Two lines in the data below mark the range: the one with "camera: 20 degrees right, 25 degrees down" and the one with "(656, 367) = (830, 529): blue". Return both, along with every line between them, exactly.

Provided records

==========

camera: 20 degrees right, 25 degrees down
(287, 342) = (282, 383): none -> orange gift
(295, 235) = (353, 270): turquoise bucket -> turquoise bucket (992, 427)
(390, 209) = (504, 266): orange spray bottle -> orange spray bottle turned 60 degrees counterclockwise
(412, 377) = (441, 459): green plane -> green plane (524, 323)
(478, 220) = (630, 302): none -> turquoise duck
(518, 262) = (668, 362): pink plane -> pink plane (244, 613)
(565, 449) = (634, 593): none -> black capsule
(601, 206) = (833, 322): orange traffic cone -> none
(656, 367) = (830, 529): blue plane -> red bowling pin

==========

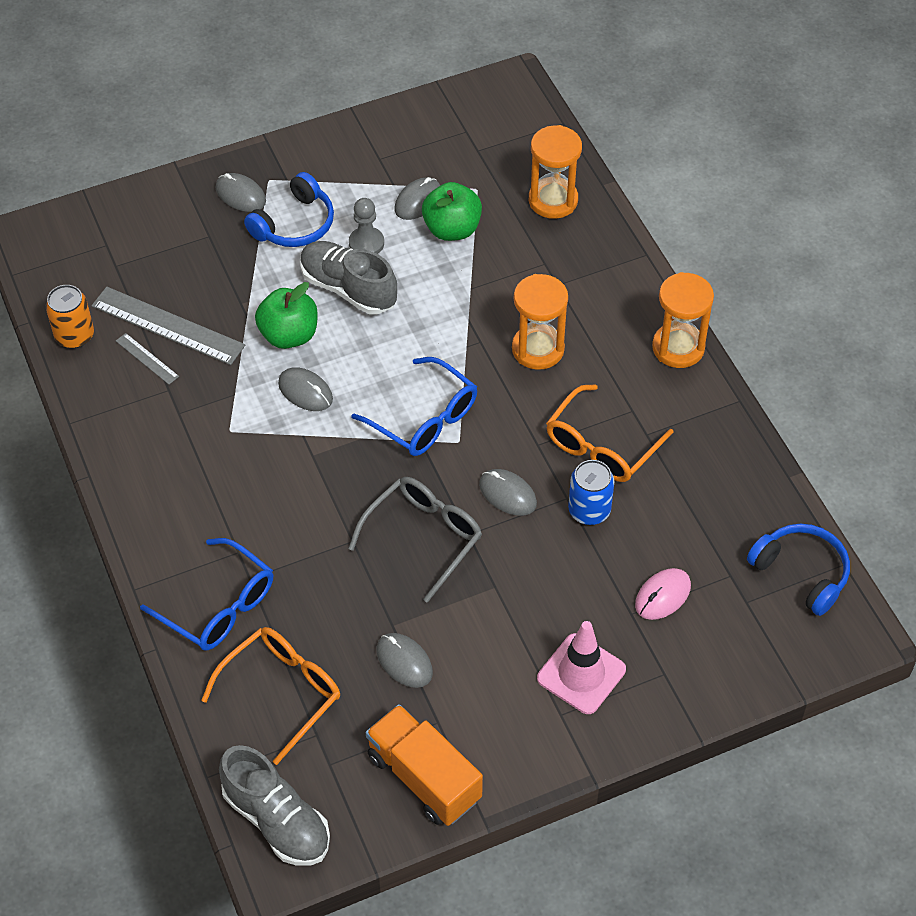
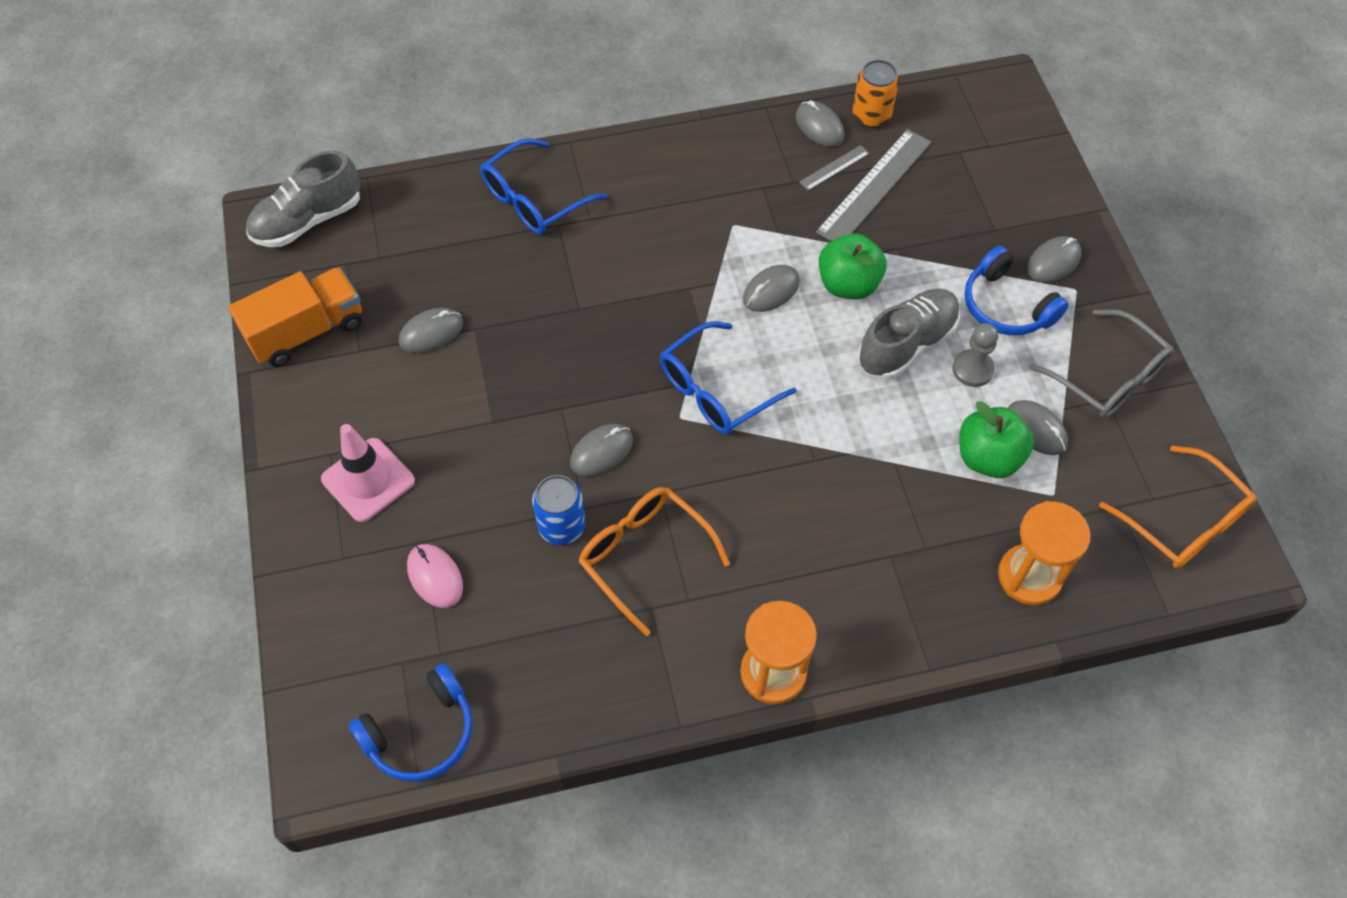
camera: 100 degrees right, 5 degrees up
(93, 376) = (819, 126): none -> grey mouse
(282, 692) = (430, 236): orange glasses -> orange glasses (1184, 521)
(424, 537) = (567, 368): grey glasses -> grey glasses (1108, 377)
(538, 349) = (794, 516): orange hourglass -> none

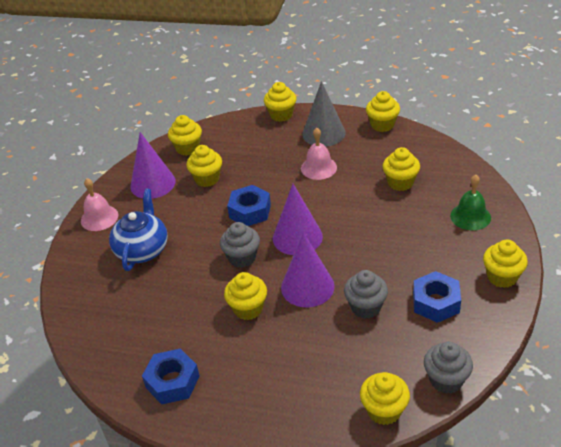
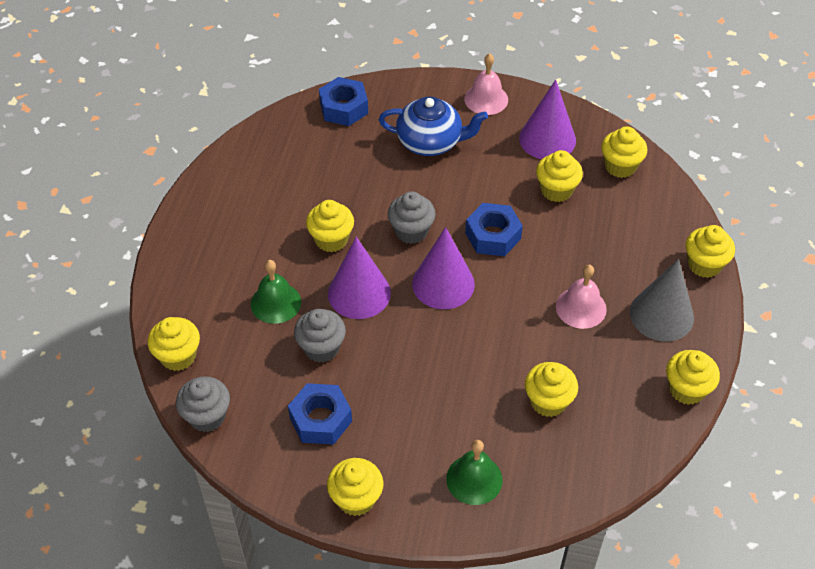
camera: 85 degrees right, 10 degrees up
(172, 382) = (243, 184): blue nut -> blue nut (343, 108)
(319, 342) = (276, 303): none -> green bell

==========

Exercise solution
camera: 20 degrees right, 25 degrees down
(287, 342) = (282, 383): none -> orange gift
(295, 235) = (353, 270): turquoise bucket -> turquoise bucket (992, 427)
(390, 209) = (504, 266): orange spray bottle -> orange spray bottle turned 60 degrees counterclockwise
(412, 377) = (441, 459): green plane -> green plane (524, 323)
(478, 220) = (630, 302): none -> turquoise duck
(518, 262) = (668, 362): pink plane -> pink plane (244, 613)
(565, 449) = (634, 593): none -> black capsule
(601, 206) = (833, 322): orange traffic cone -> none
(656, 367) = (830, 529): blue plane -> red bowling pin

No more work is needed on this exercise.